DESCRIPTION OF THE TASK:
Among the lines below, restate word for word only those from the line with "camera: 155 degrees left, 0 degrees up" through the line with "(294, 70) = (272, 102): turquoise", with both end lines kept.

STUDY MATERIAL:
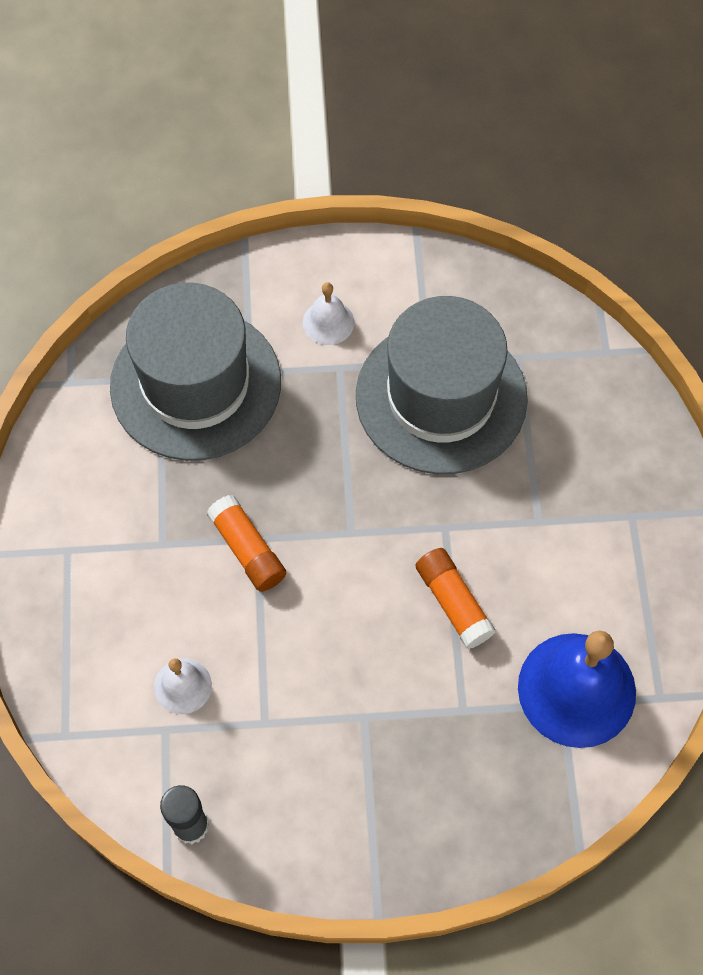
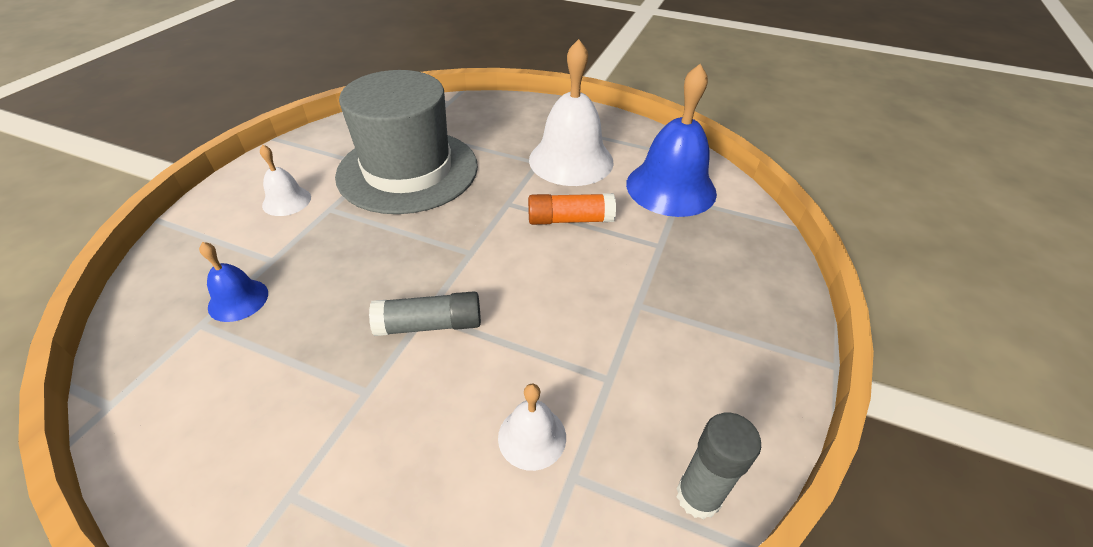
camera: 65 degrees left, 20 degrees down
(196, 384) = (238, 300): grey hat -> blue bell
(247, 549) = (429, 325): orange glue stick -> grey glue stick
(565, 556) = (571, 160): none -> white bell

* * *

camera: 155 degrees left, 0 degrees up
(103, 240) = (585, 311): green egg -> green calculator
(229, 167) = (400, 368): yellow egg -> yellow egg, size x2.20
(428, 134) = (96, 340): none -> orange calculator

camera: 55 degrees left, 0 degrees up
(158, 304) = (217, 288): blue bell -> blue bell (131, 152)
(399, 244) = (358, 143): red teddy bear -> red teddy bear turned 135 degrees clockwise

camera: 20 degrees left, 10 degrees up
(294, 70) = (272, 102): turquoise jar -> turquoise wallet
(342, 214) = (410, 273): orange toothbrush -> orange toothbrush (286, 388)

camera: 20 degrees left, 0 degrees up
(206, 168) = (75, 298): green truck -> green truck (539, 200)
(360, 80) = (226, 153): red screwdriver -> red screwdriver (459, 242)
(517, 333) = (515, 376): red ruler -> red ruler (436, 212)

TASK ANSWER:
camera: 155 degrees left, 0 degrees up
(103, 240) = (585, 311): green egg -> green calculator
(229, 167) = (400, 368): yellow egg -> yellow egg, size x2.20
(428, 134) = (96, 340): none -> orange calculator

camera: 55 degrees left, 0 degrees up
(158, 304) = (217, 288): blue bell -> blue bell (131, 152)
(399, 244) = (358, 143): red teddy bear -> red teddy bear turned 135 degrees clockwise

camera: 20 degrees left, 10 degrees up
(294, 70) = (272, 102): turquoise jar -> turquoise wallet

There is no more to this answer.